Task:
Among the entries that follow, locate the line with "R13: 1.3k (0V, N12) -> 1k (0V, N12)" and the line with "U4 pin in-: N8 -> N22". Output those lines and all lines in between, exactly, minus the pictures.

Version comparison data:
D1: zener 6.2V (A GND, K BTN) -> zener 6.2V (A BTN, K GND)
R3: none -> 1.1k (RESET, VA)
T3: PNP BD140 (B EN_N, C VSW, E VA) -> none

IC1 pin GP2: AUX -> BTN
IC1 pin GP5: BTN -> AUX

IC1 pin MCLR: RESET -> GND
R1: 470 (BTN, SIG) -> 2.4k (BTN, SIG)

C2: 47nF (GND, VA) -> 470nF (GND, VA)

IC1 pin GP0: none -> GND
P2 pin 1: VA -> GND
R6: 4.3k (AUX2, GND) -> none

==

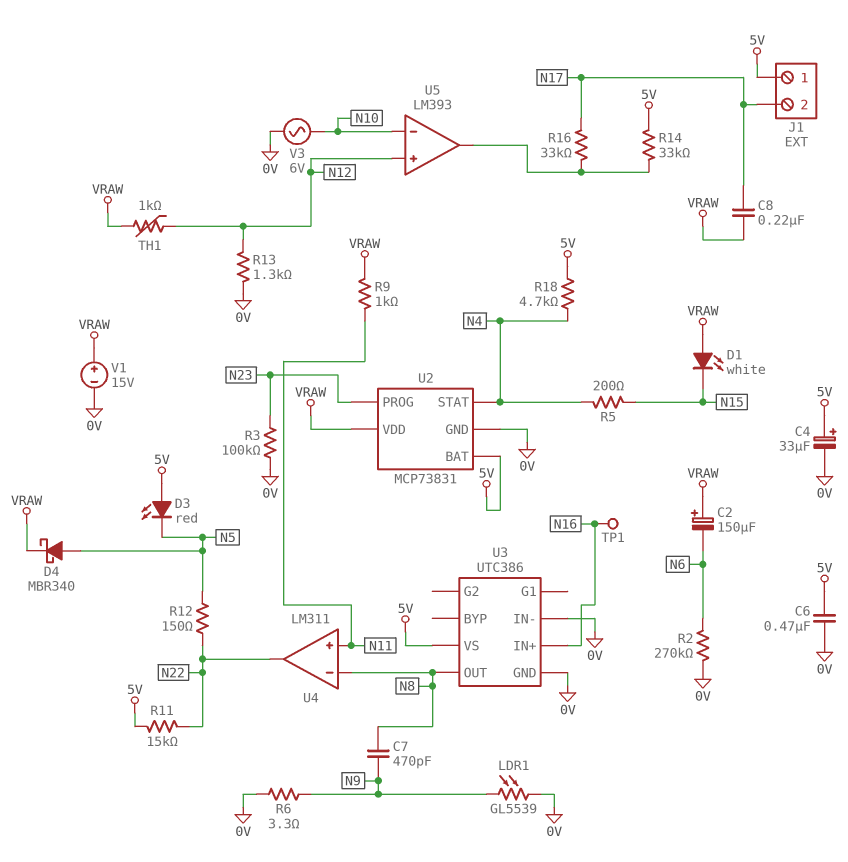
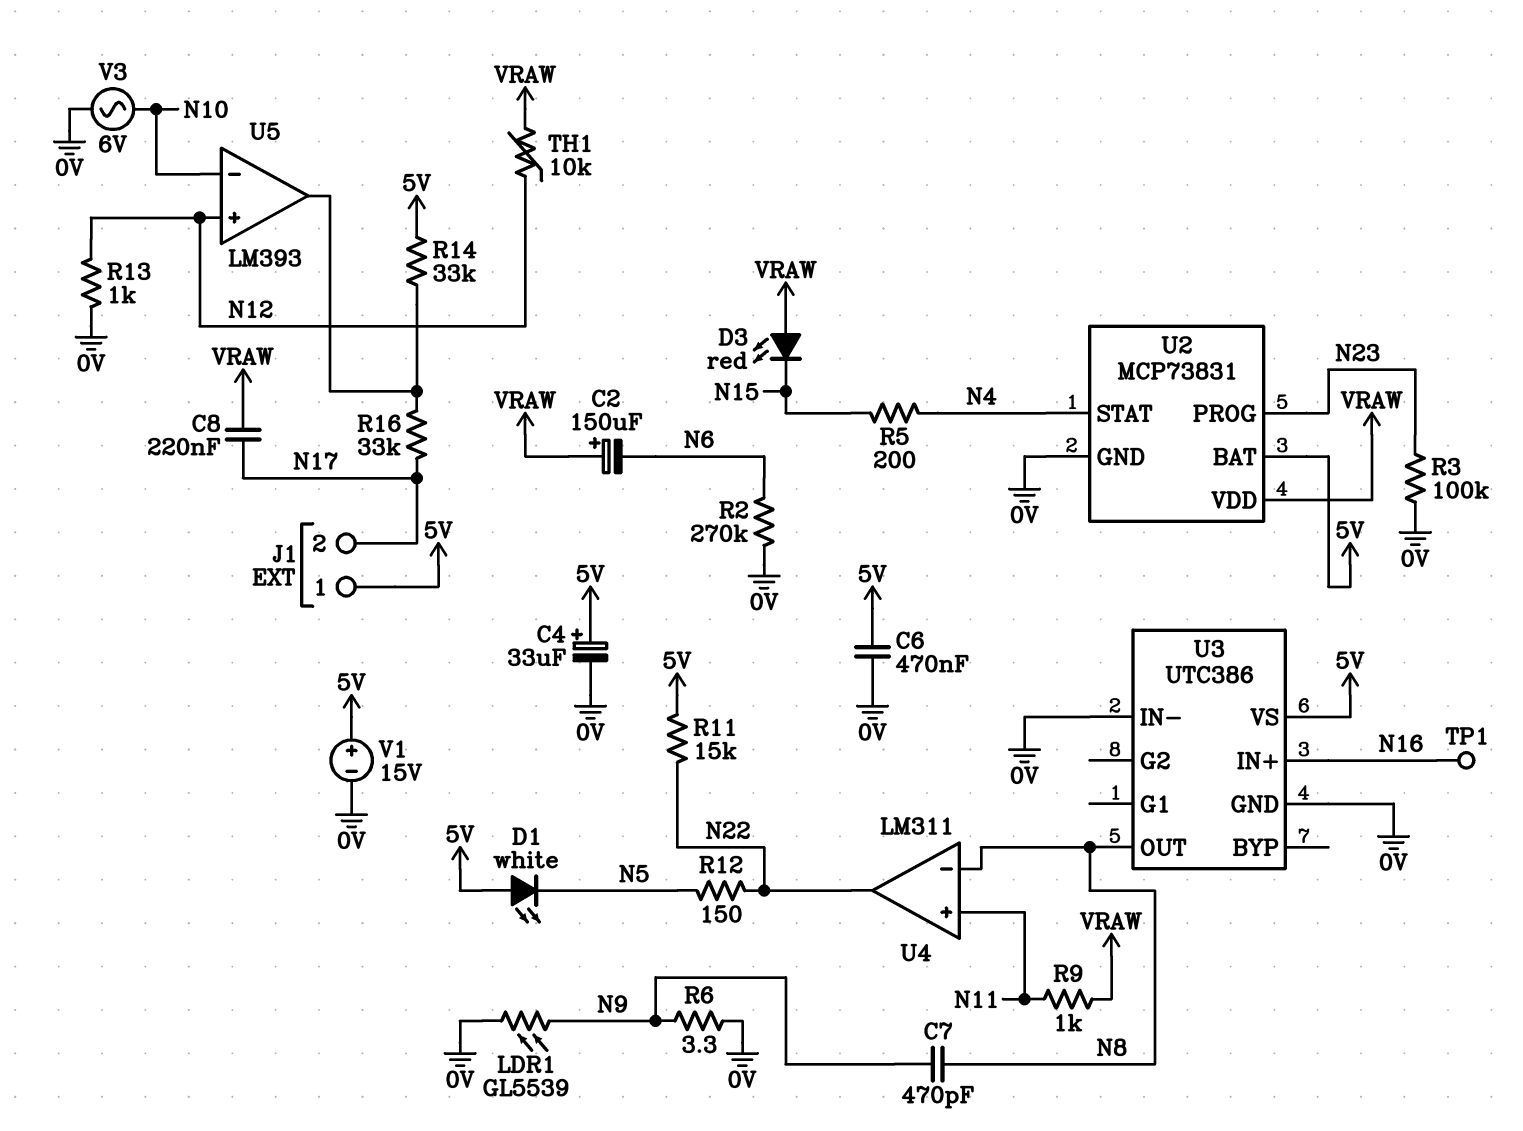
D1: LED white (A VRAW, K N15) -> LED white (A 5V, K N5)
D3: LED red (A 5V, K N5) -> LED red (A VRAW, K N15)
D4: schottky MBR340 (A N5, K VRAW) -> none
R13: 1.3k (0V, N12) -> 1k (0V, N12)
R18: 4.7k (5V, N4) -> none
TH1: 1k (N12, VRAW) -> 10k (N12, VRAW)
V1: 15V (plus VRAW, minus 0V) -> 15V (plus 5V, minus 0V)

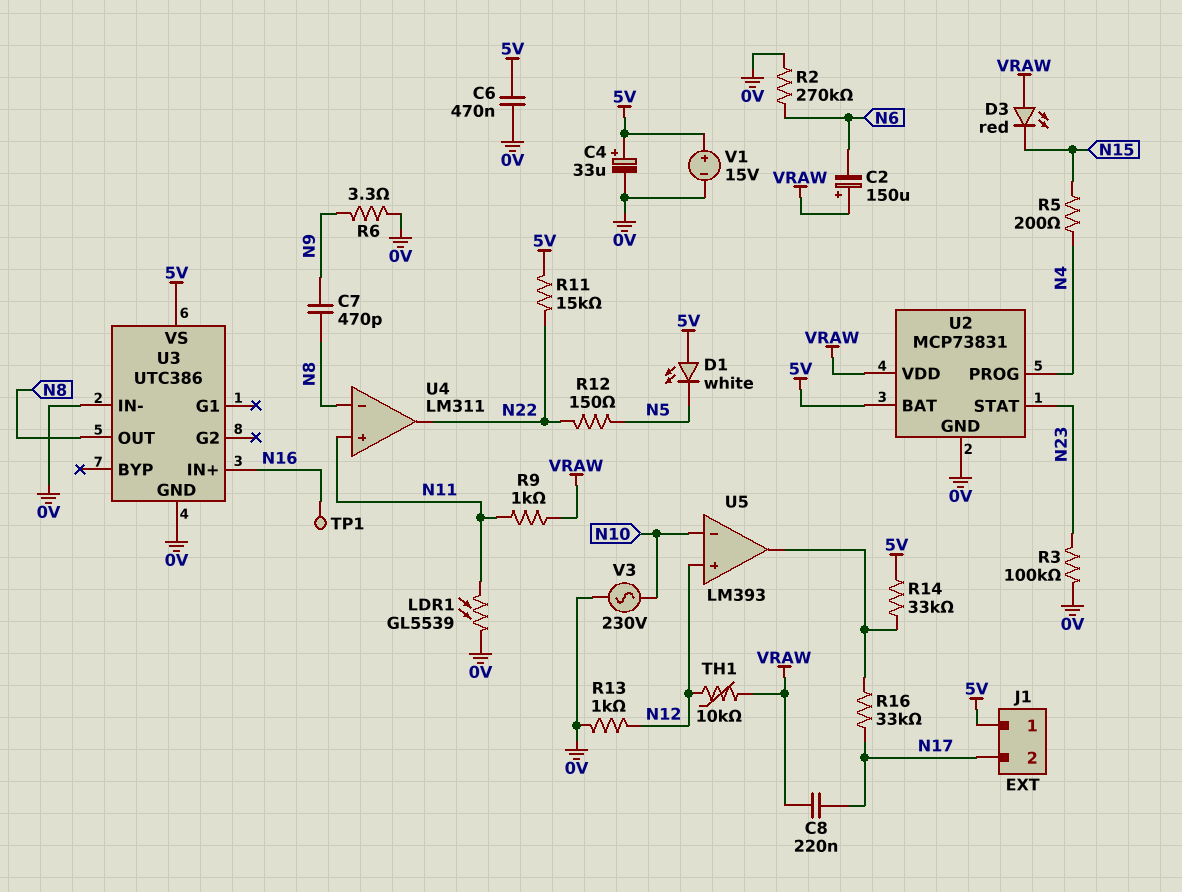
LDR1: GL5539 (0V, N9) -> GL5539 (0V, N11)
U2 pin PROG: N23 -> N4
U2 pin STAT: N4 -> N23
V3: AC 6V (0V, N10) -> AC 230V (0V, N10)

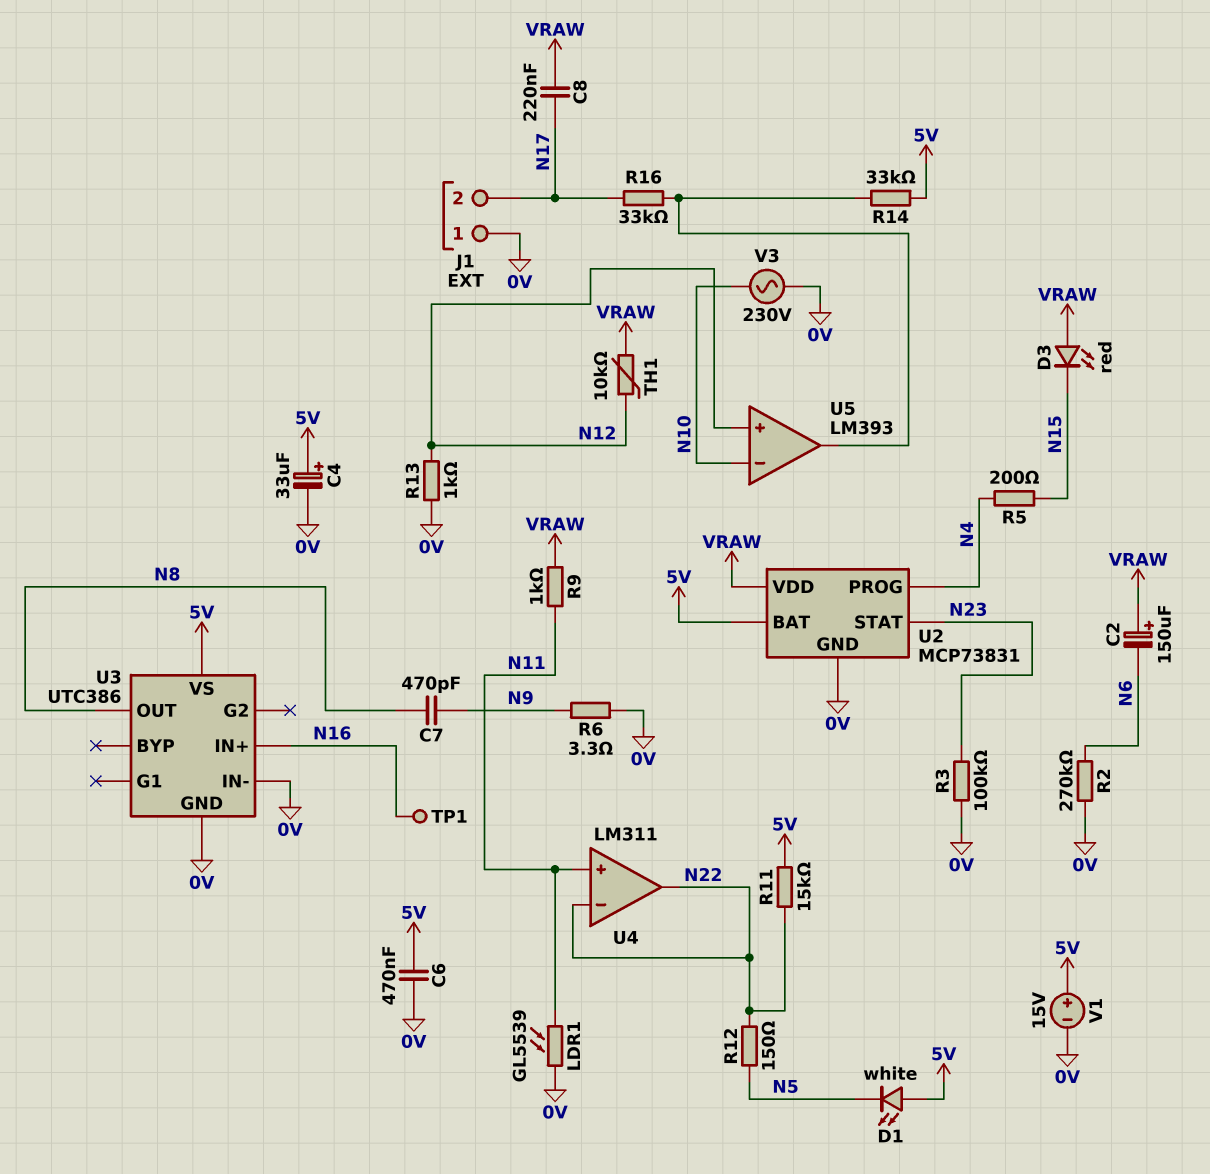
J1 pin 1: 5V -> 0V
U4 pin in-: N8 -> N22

--

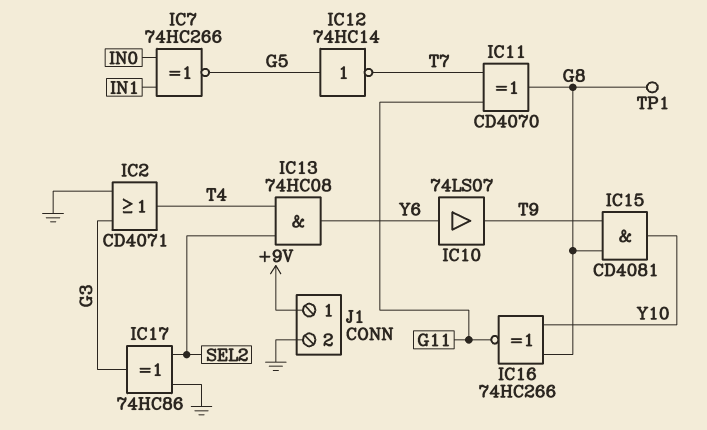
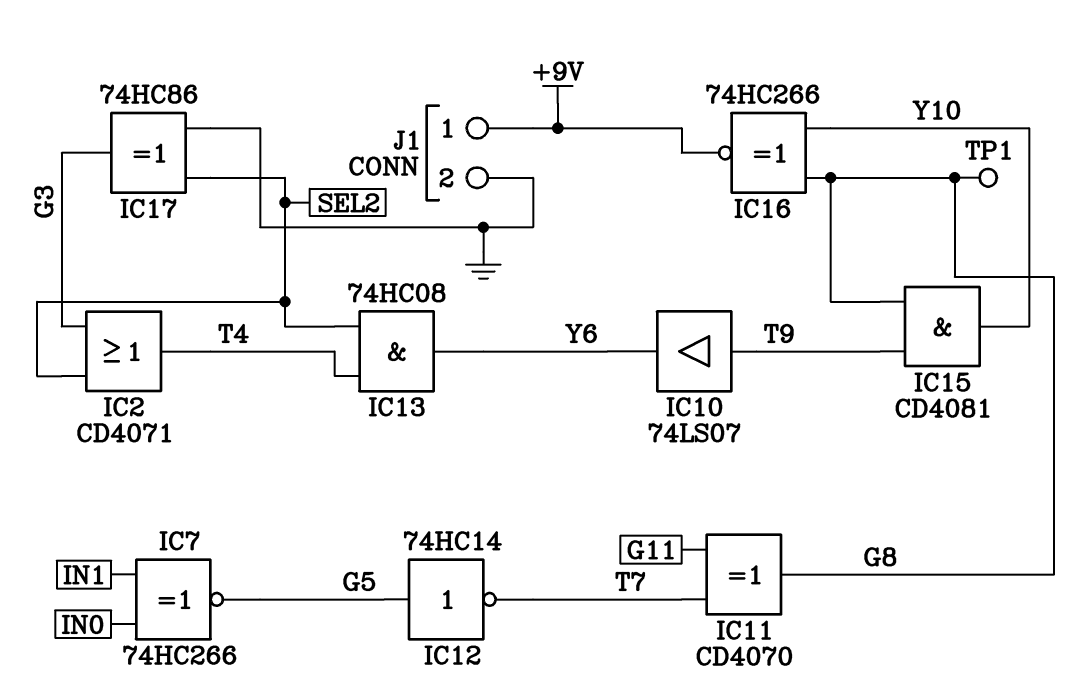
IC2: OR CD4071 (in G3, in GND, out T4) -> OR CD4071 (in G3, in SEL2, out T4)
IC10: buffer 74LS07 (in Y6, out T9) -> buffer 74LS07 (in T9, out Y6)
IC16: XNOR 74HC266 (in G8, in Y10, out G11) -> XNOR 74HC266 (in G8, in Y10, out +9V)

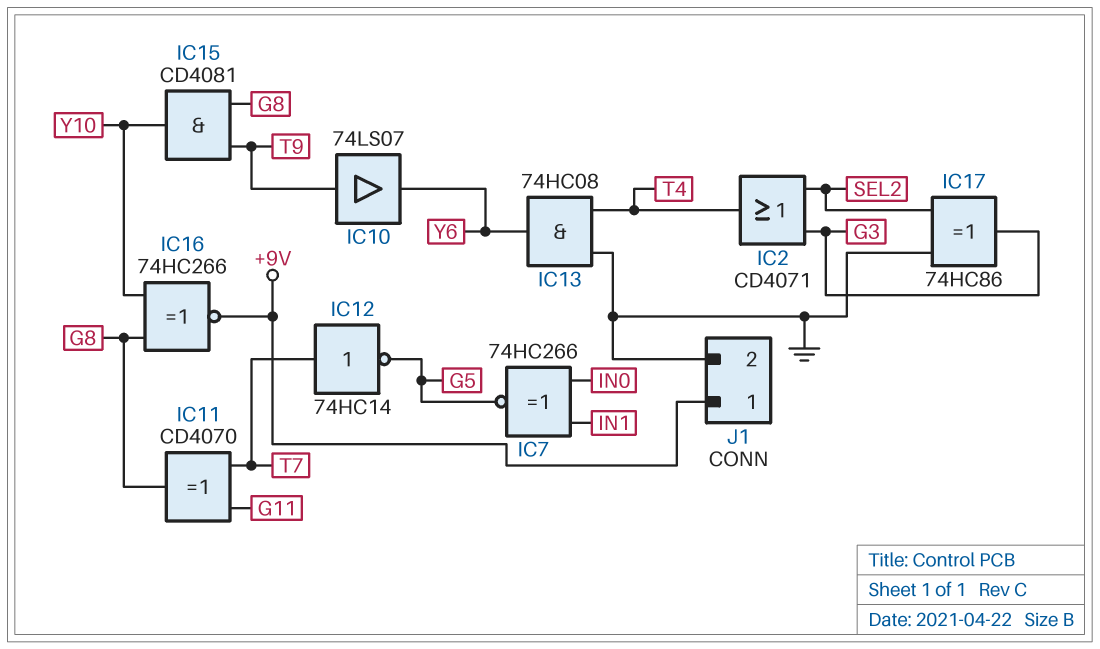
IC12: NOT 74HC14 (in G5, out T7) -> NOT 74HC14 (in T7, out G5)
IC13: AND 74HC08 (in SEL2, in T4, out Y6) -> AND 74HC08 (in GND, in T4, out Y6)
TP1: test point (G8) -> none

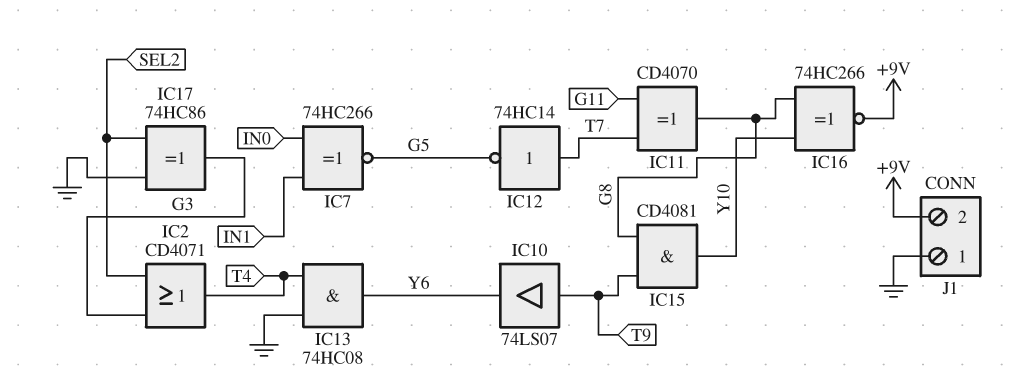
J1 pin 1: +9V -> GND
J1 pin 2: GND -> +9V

Answer section:
R13: 1.3k (0V, N12) -> 1k (0V, N12)
R18: 4.7k (5V, N4) -> none
TH1: 1k (N12, VRAW) -> 10k (N12, VRAW)
V1: 15V (plus VRAW, minus 0V) -> 15V (plus 5V, minus 0V)

LDR1: GL5539 (0V, N9) -> GL5539 (0V, N11)
U2 pin PROG: N23 -> N4
U2 pin STAT: N4 -> N23
V3: AC 6V (0V, N10) -> AC 230V (0V, N10)

J1 pin 1: 5V -> 0V
U4 pin in-: N8 -> N22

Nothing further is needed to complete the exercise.